Problem description: Your answer must be a word-for-word copy of the listing, with all pictures excluded.

Extracted material:
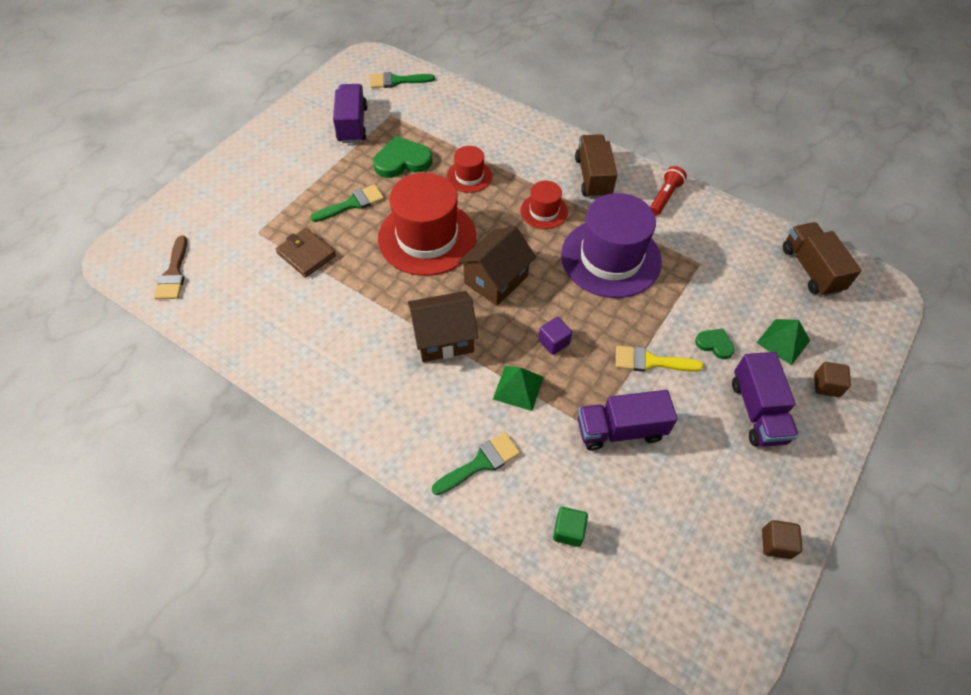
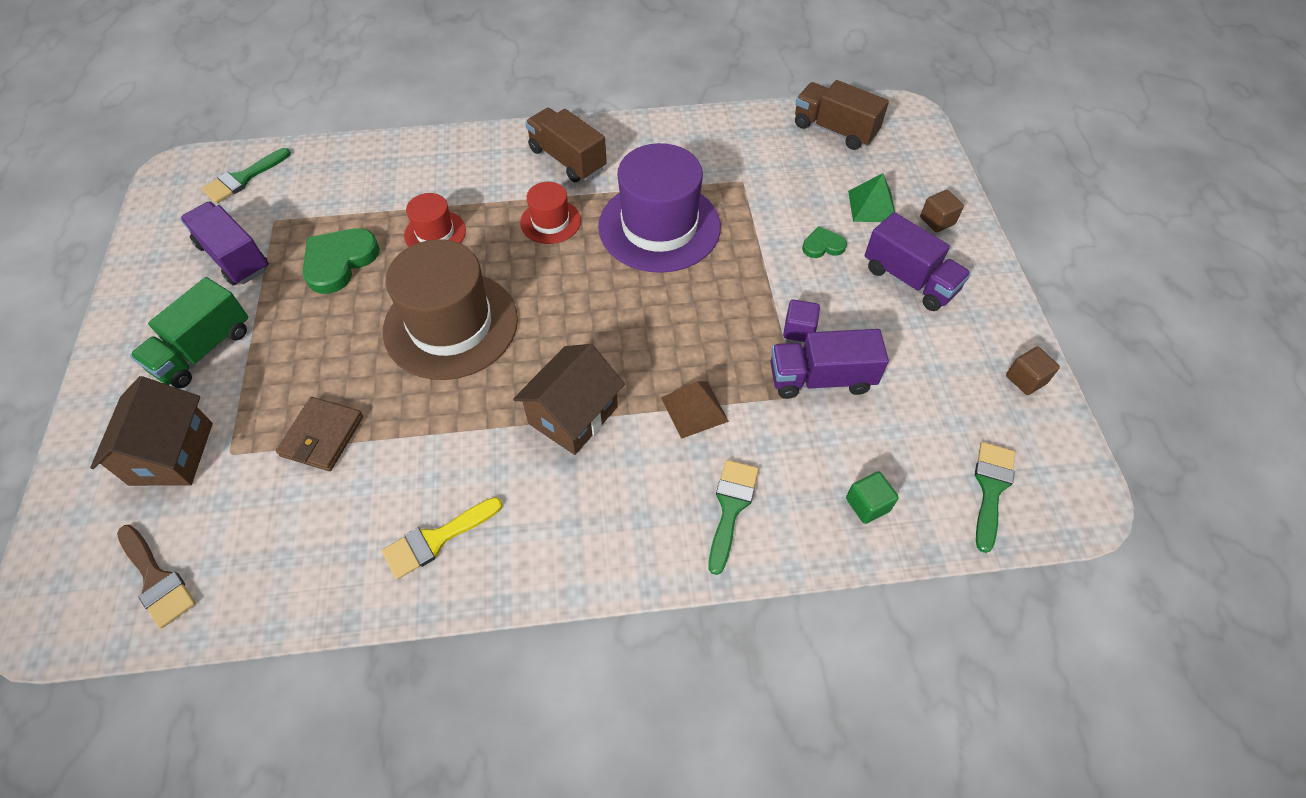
camera: 40 degrees left, 0 degrees up
(294, 168) = (203, 350): none -> green truck
(306, 254) = (322, 436): brown wallet -> brown wallet turned 75 degrees counterclockwise
(352, 204) = (324, 344): green brush -> green brush (991, 489)
(427, 237) = (451, 325): red hat -> brown hat
(496, 279) = (568, 320): brown house -> brown house (171, 453)
(518, 388) = (694, 409): green pyramid -> brown pyramid
(553, 342) = (684, 342): purple cube -> purple cube (799, 330)
(620, 430) = (821, 378): purple truck -> purple truck turned 45 degrees clockwise
(650, 361) = (786, 298): yellow brush -> yellow brush (436, 539)
(664, 197) = (653, 139): red flashlight -> none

Solution:
camera: 40 degrees left, 0 degrees up
(294, 168) = (203, 350): none -> green truck
(306, 254) = (322, 436): brown wallet -> brown wallet turned 75 degrees counterclockwise
(352, 204) = (324, 344): green brush -> green brush (991, 489)
(427, 237) = (451, 325): red hat -> brown hat
(496, 279) = (568, 320): brown house -> brown house (171, 453)
(518, 388) = (694, 409): green pyramid -> brown pyramid
(553, 342) = (684, 342): purple cube -> purple cube (799, 330)
(620, 430) = (821, 378): purple truck -> purple truck turned 45 degrees clockwise
(650, 361) = (786, 298): yellow brush -> yellow brush (436, 539)
(664, 197) = (653, 139): red flashlight -> none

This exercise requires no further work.